▸ **TASK PROMPT**: From the line with "RADIO2 pin MOSI: SCK -> SDA" to the line with "RFID3 pin MISO: MO -> 11", output every line below exactly, both ends included. Skip the pictures.

▸ **DATA FOR THIS TASK**:
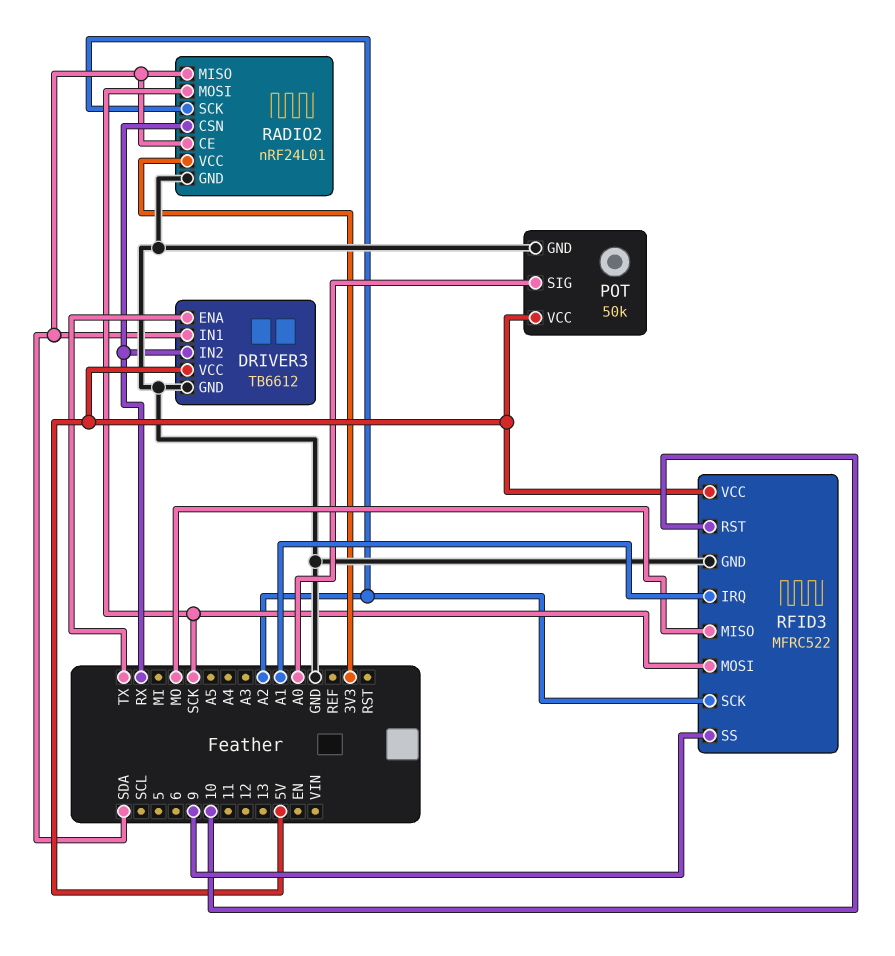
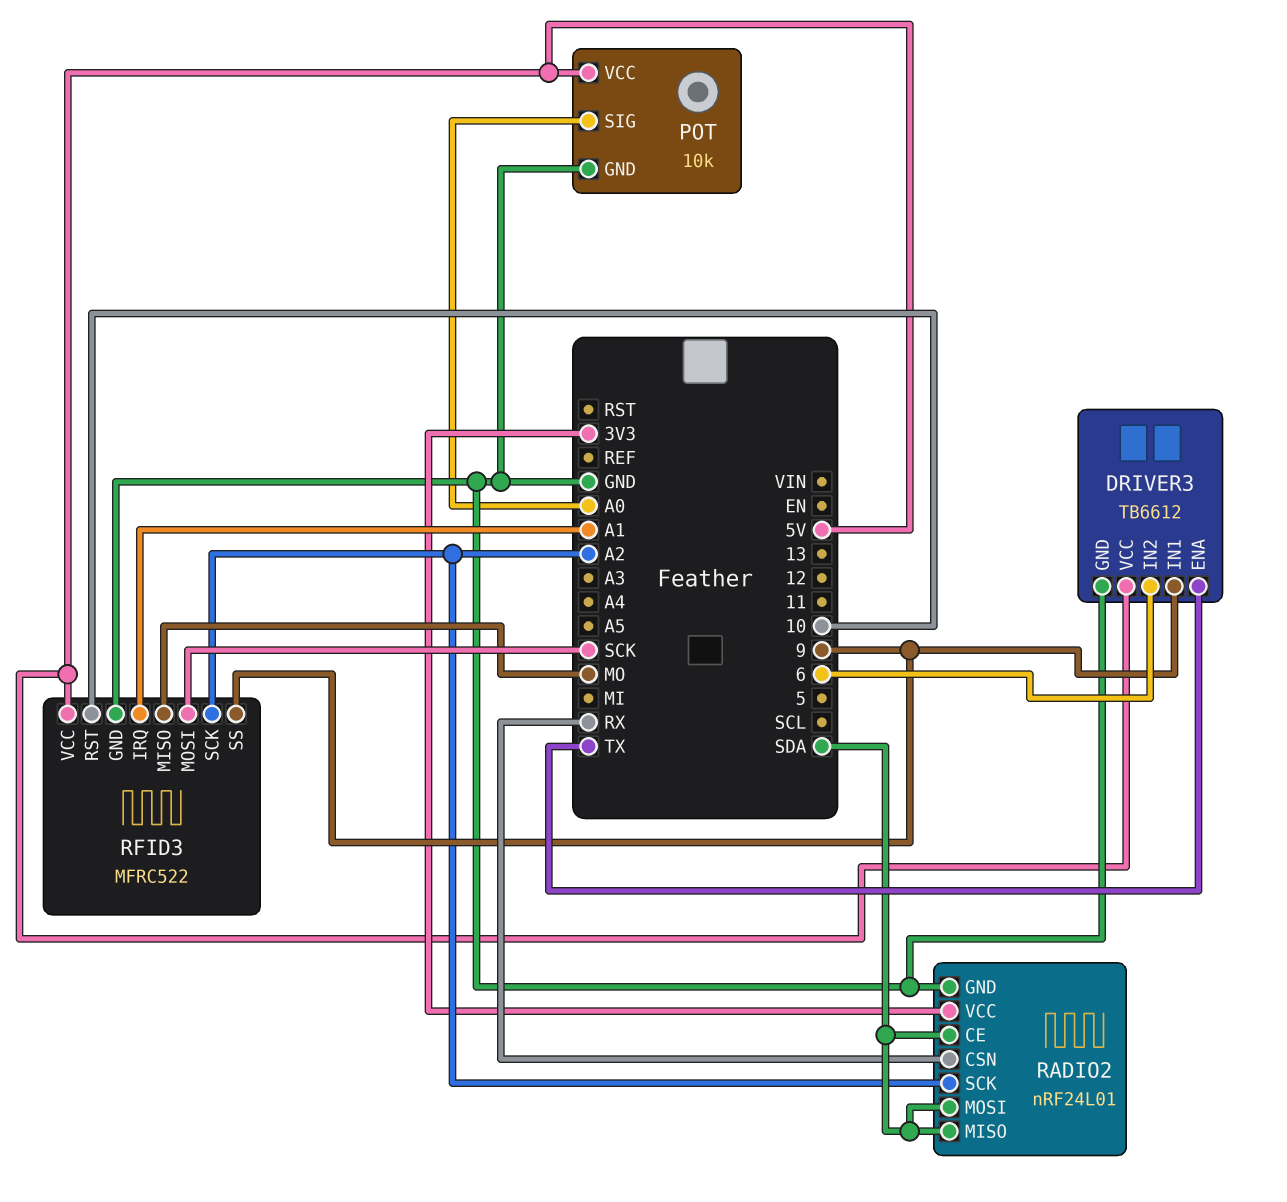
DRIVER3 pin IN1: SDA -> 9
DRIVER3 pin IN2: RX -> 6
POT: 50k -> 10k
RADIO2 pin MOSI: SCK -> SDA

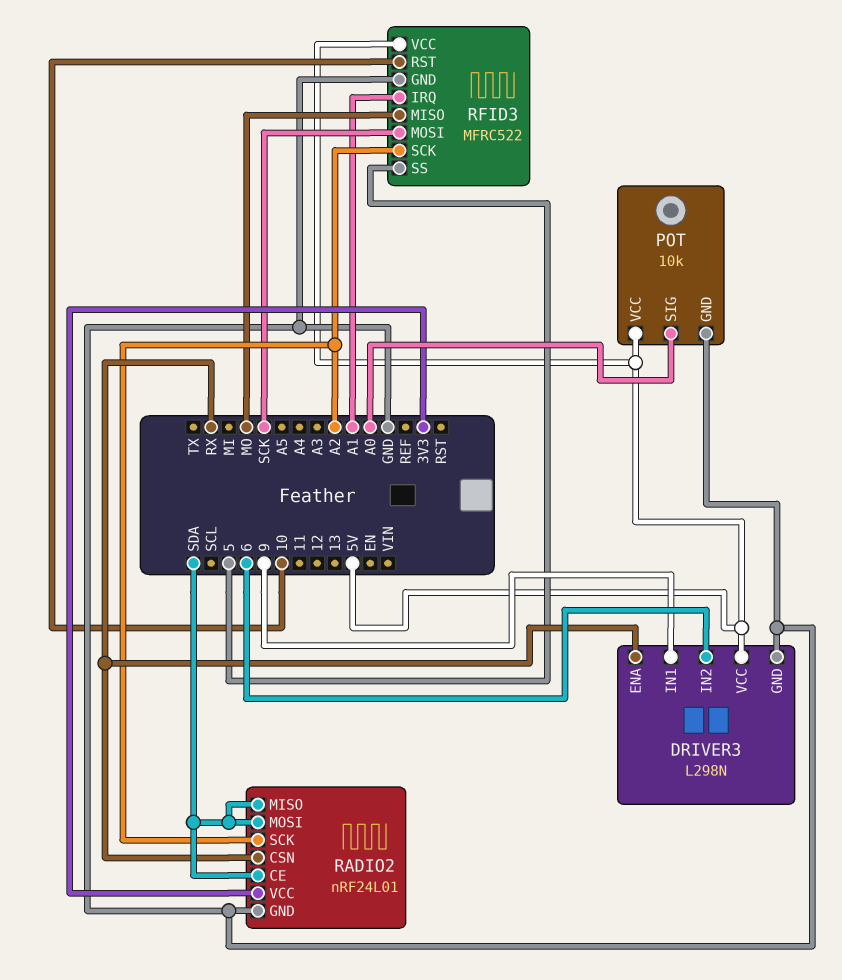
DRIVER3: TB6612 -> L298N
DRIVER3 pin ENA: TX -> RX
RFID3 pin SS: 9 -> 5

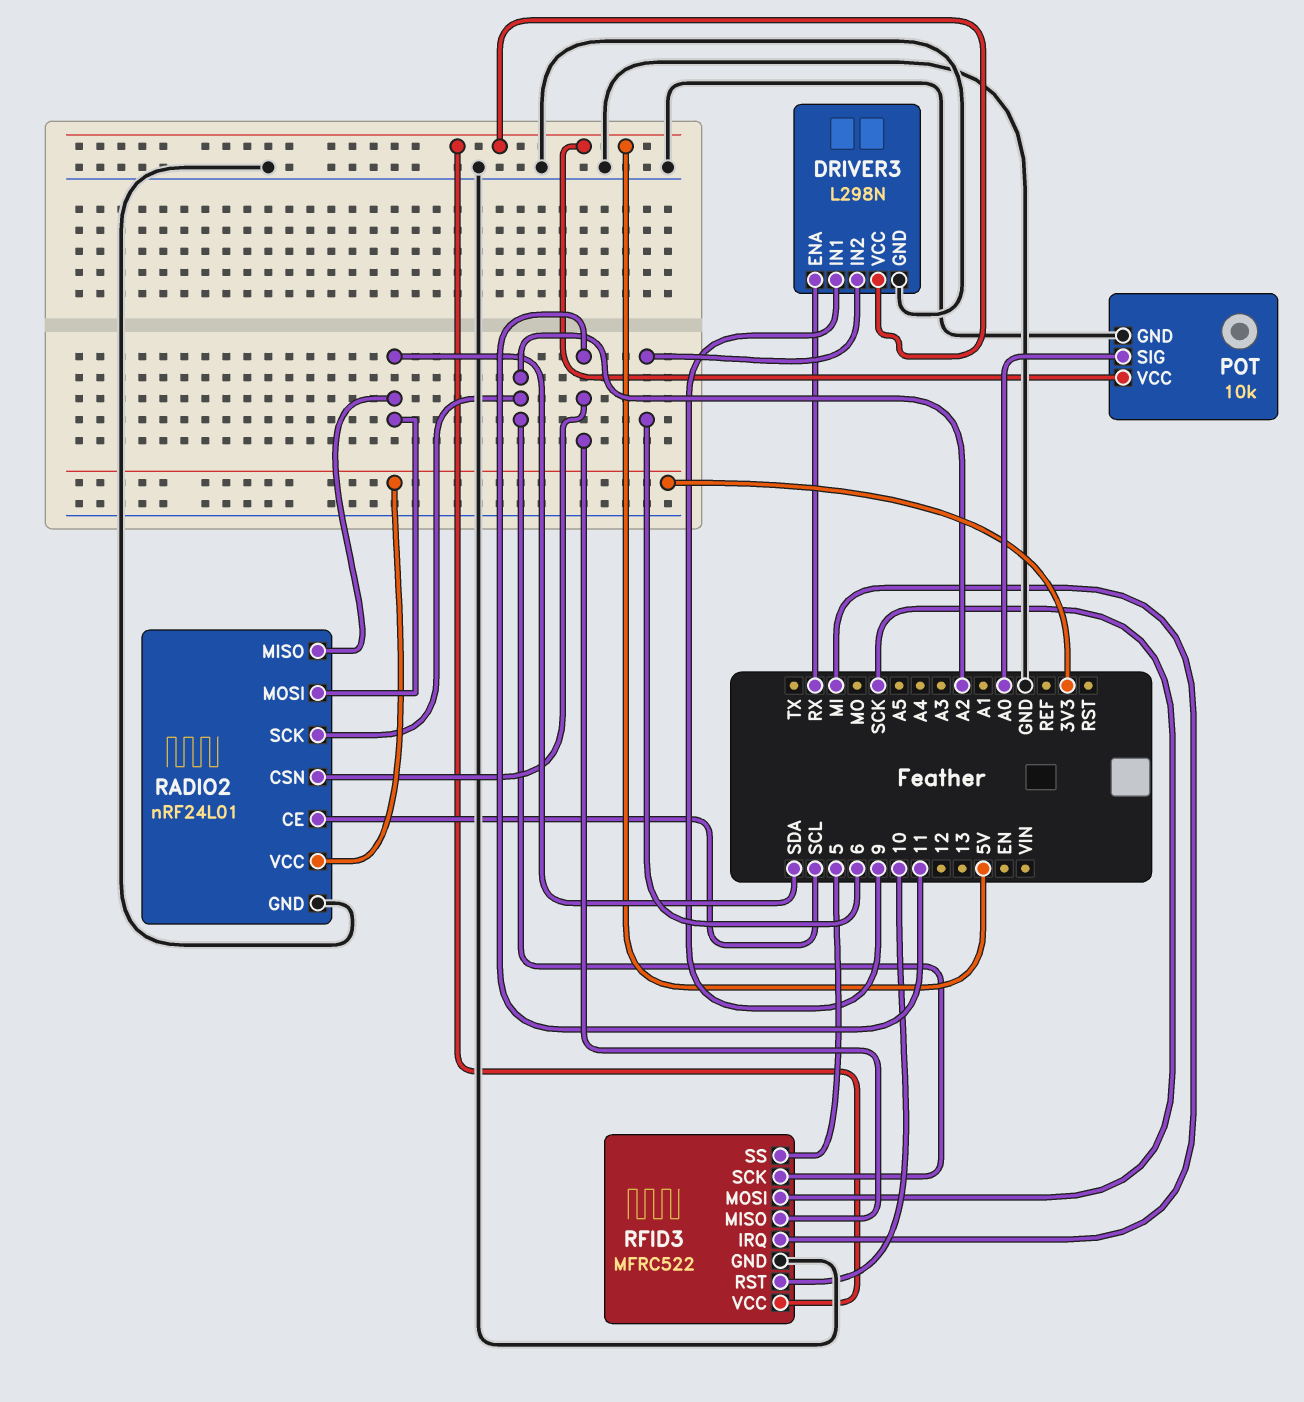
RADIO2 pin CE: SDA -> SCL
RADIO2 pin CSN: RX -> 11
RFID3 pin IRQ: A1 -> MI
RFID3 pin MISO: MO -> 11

--

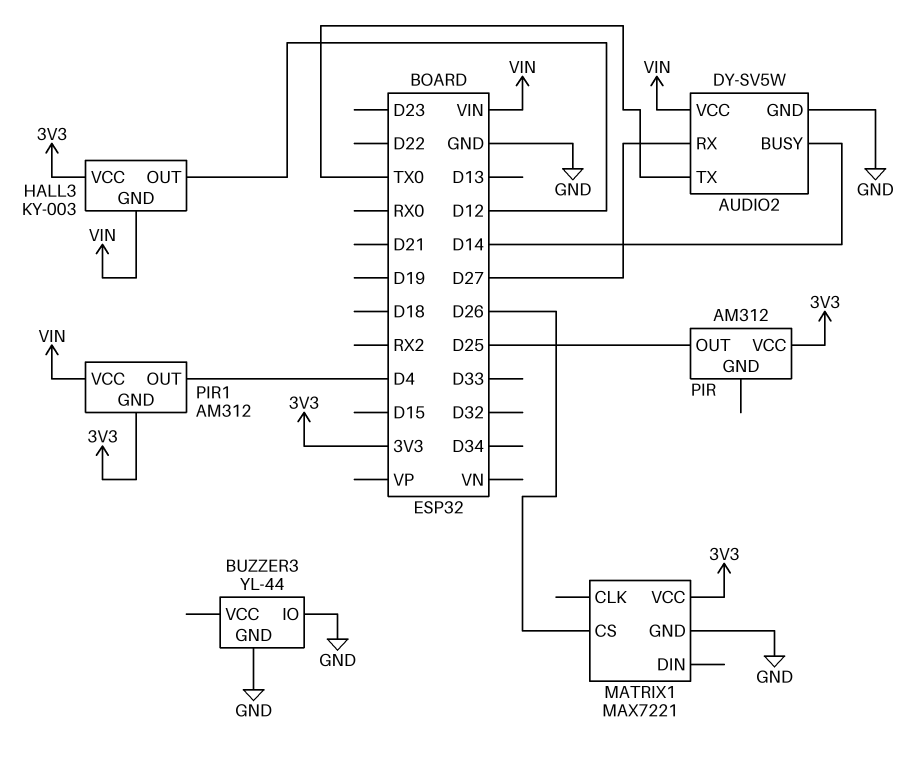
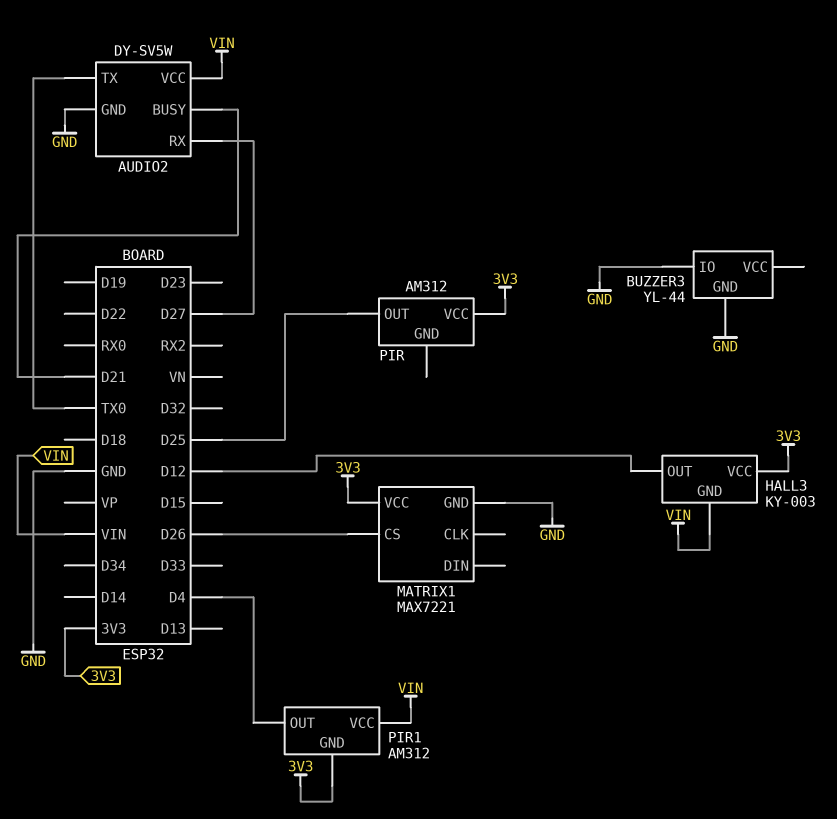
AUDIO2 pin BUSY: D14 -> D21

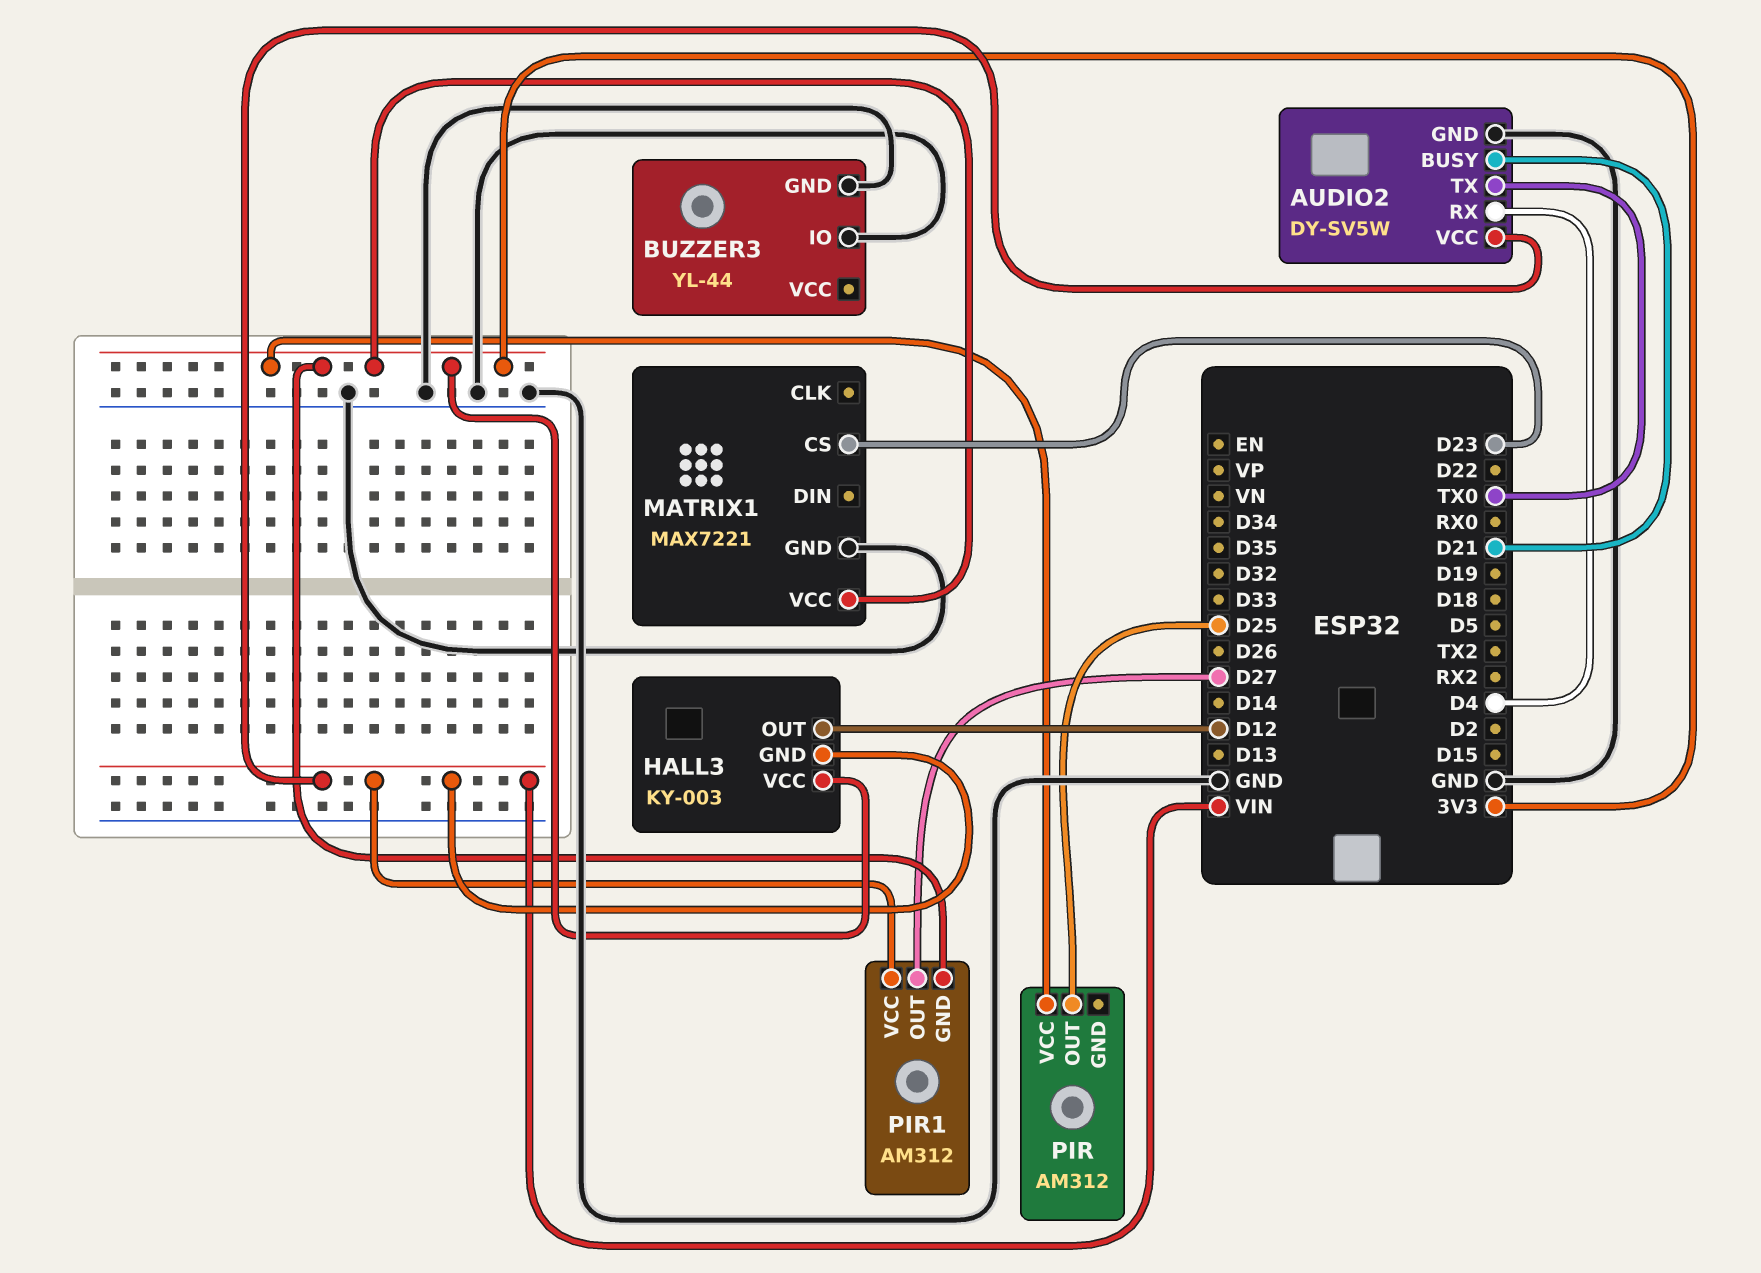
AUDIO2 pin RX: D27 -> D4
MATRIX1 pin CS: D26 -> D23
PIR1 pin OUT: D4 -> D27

▸ **EXERCISE OUTPUT**:
RADIO2 pin MOSI: SCK -> SDA

DRIVER3: TB6612 -> L298N
DRIVER3 pin ENA: TX -> RX
RFID3 pin SS: 9 -> 5

RADIO2 pin CE: SDA -> SCL
RADIO2 pin CSN: RX -> 11
RFID3 pin IRQ: A1 -> MI
RFID3 pin MISO: MO -> 11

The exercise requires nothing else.